:: INPUT RECORDS

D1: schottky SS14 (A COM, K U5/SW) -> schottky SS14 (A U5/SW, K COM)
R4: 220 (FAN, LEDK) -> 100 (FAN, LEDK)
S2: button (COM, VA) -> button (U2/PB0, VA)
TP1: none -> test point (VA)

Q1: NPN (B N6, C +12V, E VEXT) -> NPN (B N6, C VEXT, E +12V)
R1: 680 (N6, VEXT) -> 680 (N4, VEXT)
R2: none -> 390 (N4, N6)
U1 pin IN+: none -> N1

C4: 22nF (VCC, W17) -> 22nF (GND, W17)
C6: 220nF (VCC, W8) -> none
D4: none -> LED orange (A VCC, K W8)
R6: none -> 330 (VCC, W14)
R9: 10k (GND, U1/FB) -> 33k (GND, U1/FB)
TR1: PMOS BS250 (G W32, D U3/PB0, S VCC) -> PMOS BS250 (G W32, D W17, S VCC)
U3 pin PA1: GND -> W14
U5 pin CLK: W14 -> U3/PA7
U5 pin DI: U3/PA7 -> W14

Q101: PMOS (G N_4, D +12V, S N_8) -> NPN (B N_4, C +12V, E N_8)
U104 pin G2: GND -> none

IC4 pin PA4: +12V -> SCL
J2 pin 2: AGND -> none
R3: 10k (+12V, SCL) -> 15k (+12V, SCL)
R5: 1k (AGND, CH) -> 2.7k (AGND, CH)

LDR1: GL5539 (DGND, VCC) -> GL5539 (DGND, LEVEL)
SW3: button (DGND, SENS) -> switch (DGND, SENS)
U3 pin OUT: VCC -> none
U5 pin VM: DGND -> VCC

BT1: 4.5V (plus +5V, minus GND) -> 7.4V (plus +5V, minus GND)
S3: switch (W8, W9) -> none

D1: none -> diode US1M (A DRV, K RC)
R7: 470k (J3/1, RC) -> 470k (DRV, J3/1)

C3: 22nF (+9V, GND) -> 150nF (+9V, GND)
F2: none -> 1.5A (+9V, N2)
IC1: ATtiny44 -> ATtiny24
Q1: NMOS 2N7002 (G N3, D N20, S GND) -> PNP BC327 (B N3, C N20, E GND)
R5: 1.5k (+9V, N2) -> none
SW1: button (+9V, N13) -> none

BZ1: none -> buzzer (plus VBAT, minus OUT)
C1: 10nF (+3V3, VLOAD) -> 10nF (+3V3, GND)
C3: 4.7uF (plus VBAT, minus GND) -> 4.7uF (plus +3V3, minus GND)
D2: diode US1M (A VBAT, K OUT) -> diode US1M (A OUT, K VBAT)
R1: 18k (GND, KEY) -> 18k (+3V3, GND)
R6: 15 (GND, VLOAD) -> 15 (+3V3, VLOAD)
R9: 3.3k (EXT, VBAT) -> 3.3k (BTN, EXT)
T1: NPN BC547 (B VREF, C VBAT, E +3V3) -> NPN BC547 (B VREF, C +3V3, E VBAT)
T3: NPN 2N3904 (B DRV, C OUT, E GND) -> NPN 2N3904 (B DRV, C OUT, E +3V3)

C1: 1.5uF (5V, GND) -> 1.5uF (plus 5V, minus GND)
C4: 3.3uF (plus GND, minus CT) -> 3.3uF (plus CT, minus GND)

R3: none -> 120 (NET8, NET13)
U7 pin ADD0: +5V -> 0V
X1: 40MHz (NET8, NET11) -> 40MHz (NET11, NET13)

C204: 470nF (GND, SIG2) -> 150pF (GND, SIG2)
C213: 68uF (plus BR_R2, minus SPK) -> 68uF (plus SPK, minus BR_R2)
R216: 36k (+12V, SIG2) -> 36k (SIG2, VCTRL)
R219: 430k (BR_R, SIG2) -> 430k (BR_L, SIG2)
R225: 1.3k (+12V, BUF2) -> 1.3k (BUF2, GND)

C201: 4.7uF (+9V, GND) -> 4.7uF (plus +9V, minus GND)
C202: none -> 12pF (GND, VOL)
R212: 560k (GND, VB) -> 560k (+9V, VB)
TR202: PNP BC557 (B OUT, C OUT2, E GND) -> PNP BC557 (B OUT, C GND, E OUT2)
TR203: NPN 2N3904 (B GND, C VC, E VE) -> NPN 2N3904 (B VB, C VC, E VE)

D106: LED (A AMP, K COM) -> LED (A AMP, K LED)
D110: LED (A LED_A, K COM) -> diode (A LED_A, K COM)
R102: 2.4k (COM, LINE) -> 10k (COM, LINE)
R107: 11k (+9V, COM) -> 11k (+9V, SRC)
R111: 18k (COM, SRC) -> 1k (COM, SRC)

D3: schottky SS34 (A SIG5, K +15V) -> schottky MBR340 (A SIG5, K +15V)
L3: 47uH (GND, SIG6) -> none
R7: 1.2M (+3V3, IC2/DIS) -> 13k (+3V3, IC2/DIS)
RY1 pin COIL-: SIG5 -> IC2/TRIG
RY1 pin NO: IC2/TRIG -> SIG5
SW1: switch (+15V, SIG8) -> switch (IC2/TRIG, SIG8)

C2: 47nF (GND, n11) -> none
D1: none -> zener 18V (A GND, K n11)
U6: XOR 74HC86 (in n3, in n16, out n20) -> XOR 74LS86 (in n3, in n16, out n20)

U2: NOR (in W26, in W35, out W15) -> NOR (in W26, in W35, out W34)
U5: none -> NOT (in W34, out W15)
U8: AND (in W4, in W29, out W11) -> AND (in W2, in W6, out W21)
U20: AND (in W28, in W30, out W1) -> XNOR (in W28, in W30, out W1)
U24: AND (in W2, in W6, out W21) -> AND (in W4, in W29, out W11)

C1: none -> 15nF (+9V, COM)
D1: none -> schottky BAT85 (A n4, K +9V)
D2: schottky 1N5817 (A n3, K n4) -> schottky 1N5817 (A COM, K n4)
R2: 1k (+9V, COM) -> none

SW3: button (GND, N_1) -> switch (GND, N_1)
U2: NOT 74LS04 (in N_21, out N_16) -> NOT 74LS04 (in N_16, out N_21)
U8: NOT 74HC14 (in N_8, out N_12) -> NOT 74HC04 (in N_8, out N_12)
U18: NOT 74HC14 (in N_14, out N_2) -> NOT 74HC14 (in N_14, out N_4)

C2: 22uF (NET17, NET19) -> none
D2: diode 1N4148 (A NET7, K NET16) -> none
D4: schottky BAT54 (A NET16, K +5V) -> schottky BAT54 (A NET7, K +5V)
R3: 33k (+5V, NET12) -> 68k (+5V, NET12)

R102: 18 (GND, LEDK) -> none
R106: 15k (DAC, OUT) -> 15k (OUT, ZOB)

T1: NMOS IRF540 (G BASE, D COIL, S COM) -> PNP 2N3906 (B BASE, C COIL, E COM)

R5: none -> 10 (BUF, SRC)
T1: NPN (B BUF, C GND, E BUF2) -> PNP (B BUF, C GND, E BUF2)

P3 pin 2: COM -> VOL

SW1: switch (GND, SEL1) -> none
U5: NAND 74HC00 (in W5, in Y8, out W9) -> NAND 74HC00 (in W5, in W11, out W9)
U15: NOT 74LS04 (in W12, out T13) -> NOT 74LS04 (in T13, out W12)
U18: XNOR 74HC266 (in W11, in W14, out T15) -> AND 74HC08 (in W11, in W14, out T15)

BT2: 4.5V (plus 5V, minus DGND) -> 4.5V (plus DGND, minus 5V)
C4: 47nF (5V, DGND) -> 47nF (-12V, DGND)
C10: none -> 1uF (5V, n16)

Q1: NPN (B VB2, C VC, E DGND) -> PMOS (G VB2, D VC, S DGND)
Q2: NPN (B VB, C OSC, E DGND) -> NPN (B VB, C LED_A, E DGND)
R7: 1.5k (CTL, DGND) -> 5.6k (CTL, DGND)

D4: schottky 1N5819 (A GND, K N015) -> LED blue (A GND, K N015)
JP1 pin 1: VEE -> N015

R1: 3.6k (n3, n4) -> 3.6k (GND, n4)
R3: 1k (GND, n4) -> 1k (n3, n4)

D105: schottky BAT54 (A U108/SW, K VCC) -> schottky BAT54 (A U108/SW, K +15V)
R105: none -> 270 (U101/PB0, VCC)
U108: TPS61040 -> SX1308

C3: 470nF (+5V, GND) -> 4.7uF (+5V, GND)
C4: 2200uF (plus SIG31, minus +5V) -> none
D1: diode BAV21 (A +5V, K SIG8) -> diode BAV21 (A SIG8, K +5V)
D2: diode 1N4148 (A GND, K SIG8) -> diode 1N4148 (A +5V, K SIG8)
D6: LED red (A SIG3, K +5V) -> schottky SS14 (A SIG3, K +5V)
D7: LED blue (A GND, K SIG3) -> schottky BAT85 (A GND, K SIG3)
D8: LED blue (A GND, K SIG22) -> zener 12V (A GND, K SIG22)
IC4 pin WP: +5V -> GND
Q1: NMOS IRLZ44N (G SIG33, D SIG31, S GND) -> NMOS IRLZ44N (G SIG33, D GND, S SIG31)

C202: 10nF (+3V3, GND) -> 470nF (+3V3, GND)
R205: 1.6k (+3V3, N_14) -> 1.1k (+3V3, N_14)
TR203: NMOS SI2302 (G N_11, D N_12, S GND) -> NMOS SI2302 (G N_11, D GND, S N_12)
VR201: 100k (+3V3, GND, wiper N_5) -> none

::::

What you return must be an exact retyping of the lines above starting at the line with "SW1: switch (+15V, SIG8)" and ending at the line with "U2: NOT 74LS04", and nothing besides.

SW1: switch (+15V, SIG8) -> switch (IC2/TRIG, SIG8)

C2: 47nF (GND, n11) -> none
D1: none -> zener 18V (A GND, K n11)
U6: XOR 74HC86 (in n3, in n16, out n20) -> XOR 74LS86 (in n3, in n16, out n20)

U2: NOR (in W26, in W35, out W15) -> NOR (in W26, in W35, out W34)
U5: none -> NOT (in W34, out W15)
U8: AND (in W4, in W29, out W11) -> AND (in W2, in W6, out W21)
U20: AND (in W28, in W30, out W1) -> XNOR (in W28, in W30, out W1)
U24: AND (in W2, in W6, out W21) -> AND (in W4, in W29, out W11)

C1: none -> 15nF (+9V, COM)
D1: none -> schottky BAT85 (A n4, K +9V)
D2: schottky 1N5817 (A n3, K n4) -> schottky 1N5817 (A COM, K n4)
R2: 1k (+9V, COM) -> none

SW3: button (GND, N_1) -> switch (GND, N_1)
U2: NOT 74LS04 (in N_21, out N_16) -> NOT 74LS04 (in N_16, out N_21)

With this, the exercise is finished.